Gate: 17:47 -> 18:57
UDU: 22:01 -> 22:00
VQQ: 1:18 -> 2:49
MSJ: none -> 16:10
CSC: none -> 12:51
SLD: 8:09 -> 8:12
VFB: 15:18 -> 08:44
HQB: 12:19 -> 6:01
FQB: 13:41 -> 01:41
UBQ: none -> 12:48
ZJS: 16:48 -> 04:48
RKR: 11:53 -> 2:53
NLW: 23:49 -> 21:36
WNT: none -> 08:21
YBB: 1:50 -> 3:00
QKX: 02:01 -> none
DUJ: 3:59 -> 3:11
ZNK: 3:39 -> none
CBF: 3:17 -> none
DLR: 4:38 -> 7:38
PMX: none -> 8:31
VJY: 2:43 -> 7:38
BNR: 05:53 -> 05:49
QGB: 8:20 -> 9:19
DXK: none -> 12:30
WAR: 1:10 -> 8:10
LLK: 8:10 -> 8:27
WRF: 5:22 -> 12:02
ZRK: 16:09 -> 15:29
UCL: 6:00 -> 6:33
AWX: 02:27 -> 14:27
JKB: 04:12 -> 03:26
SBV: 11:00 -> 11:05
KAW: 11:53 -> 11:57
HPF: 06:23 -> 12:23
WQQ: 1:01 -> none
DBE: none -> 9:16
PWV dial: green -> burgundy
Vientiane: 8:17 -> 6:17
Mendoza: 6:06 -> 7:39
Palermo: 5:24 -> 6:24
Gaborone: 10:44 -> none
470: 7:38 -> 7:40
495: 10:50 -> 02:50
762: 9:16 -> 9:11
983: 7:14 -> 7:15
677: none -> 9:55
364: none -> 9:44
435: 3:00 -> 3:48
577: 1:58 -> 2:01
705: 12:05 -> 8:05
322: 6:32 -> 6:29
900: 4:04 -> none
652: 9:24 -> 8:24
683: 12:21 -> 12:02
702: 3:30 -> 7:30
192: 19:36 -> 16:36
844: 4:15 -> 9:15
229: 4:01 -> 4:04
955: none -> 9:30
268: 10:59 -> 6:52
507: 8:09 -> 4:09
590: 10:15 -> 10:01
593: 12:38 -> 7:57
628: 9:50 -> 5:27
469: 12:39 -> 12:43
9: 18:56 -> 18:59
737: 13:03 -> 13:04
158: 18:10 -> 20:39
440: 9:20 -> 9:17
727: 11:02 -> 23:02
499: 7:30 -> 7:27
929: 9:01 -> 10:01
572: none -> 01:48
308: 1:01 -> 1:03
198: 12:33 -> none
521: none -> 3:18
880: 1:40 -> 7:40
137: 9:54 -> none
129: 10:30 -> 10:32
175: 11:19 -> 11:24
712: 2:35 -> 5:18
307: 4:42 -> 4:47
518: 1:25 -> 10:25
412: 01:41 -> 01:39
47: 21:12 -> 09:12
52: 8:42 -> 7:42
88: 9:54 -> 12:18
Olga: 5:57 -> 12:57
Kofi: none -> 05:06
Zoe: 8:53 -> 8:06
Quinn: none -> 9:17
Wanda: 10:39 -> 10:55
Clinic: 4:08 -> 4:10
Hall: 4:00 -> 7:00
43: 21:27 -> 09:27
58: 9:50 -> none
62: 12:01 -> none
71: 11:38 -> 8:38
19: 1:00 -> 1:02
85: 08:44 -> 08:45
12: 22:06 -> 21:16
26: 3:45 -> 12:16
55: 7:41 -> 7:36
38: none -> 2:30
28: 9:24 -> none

Objective
Reproduce every line of the data above, unchanged and in the same order.

The completed task
Gate: 17:47 -> 18:57
UDU: 22:01 -> 22:00
VQQ: 1:18 -> 2:49
MSJ: none -> 16:10
CSC: none -> 12:51
SLD: 8:09 -> 8:12
VFB: 15:18 -> 08:44
HQB: 12:19 -> 6:01
FQB: 13:41 -> 01:41
UBQ: none -> 12:48
ZJS: 16:48 -> 04:48
RKR: 11:53 -> 2:53
NLW: 23:49 -> 21:36
WNT: none -> 08:21
YBB: 1:50 -> 3:00
QKX: 02:01 -> none
DUJ: 3:59 -> 3:11
ZNK: 3:39 -> none
CBF: 3:17 -> none
DLR: 4:38 -> 7:38
PMX: none -> 8:31
VJY: 2:43 -> 7:38
BNR: 05:53 -> 05:49
QGB: 8:20 -> 9:19
DXK: none -> 12:30
WAR: 1:10 -> 8:10
LLK: 8:10 -> 8:27
WRF: 5:22 -> 12:02
ZRK: 16:09 -> 15:29
UCL: 6:00 -> 6:33
AWX: 02:27 -> 14:27
JKB: 04:12 -> 03:26
SBV: 11:00 -> 11:05
KAW: 11:53 -> 11:57
HPF: 06:23 -> 12:23
WQQ: 1:01 -> none
DBE: none -> 9:16
PWV dial: green -> burgundy
Vientiane: 8:17 -> 6:17
Mendoza: 6:06 -> 7:39
Palermo: 5:24 -> 6:24
Gaborone: 10:44 -> none
470: 7:38 -> 7:40
495: 10:50 -> 02:50
762: 9:16 -> 9:11
983: 7:14 -> 7:15
677: none -> 9:55
364: none -> 9:44
435: 3:00 -> 3:48
577: 1:58 -> 2:01
705: 12:05 -> 8:05
322: 6:32 -> 6:29
900: 4:04 -> none
652: 9:24 -> 8:24
683: 12:21 -> 12:02
702: 3:30 -> 7:30
192: 19:36 -> 16:36
844: 4:15 -> 9:15
229: 4:01 -> 4:04
955: none -> 9:30
268: 10:59 -> 6:52
507: 8:09 -> 4:09
590: 10:15 -> 10:01
593: 12:38 -> 7:57
628: 9:50 -> 5:27
469: 12:39 -> 12:43
9: 18:56 -> 18:59
737: 13:03 -> 13:04
158: 18:10 -> 20:39
440: 9:20 -> 9:17
727: 11:02 -> 23:02
499: 7:30 -> 7:27
929: 9:01 -> 10:01
572: none -> 01:48
308: 1:01 -> 1:03
198: 12:33 -> none
521: none -> 3:18
880: 1:40 -> 7:40
137: 9:54 -> none
129: 10:30 -> 10:32
175: 11:19 -> 11:24
712: 2:35 -> 5:18
307: 4:42 -> 4:47
518: 1:25 -> 10:25
412: 01:41 -> 01:39
47: 21:12 -> 09:12
52: 8:42 -> 7:42
88: 9:54 -> 12:18
Olga: 5:57 -> 12:57
Kofi: none -> 05:06
Zoe: 8:53 -> 8:06
Quinn: none -> 9:17
Wanda: 10:39 -> 10:55
Clinic: 4:08 -> 4:10
Hall: 4:00 -> 7:00
43: 21:27 -> 09:27
58: 9:50 -> none
62: 12:01 -> none
71: 11:38 -> 8:38
19: 1:00 -> 1:02
85: 08:44 -> 08:45
12: 22:06 -> 21:16
26: 3:45 -> 12:16
55: 7:41 -> 7:36
38: none -> 2:30
28: 9:24 -> none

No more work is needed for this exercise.